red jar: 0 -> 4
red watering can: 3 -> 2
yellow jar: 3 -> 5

* * *

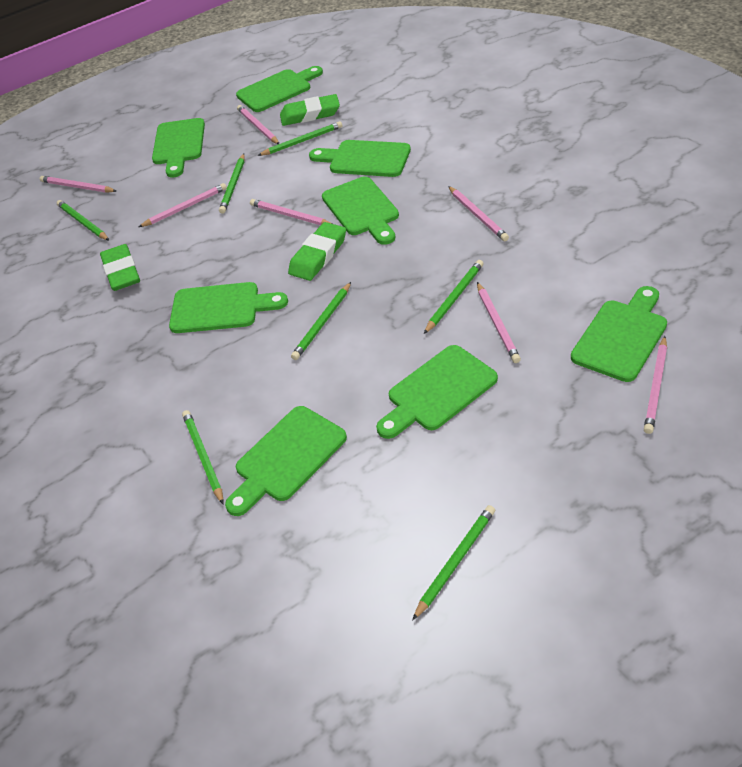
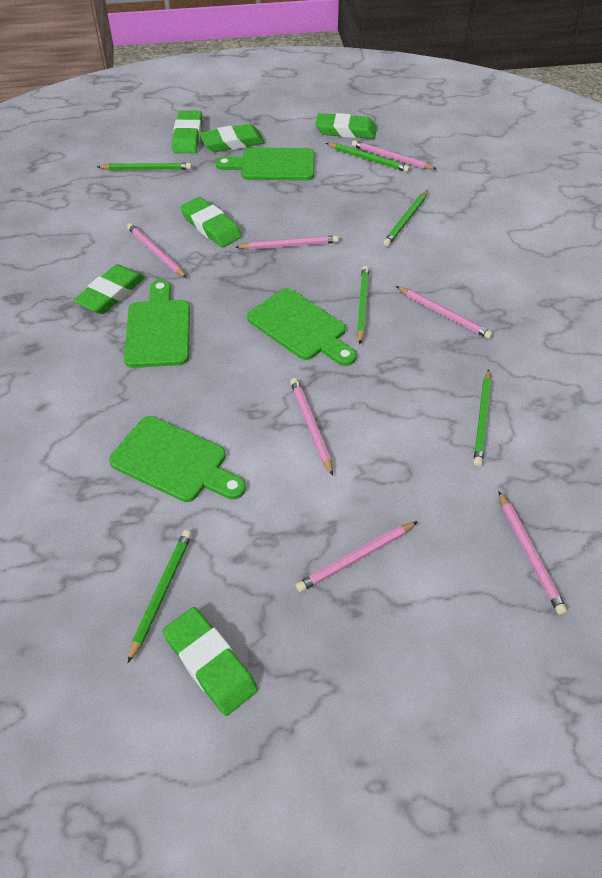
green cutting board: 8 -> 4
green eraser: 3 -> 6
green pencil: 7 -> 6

_What is needed:_
From the data above, reproduce word for word the lines running from the line with "green cutting board: 8 -> 4" to the line with "green pencil: 7 -> 6", ends included.

_Result for this exercise:_
green cutting board: 8 -> 4
green eraser: 3 -> 6
green pencil: 7 -> 6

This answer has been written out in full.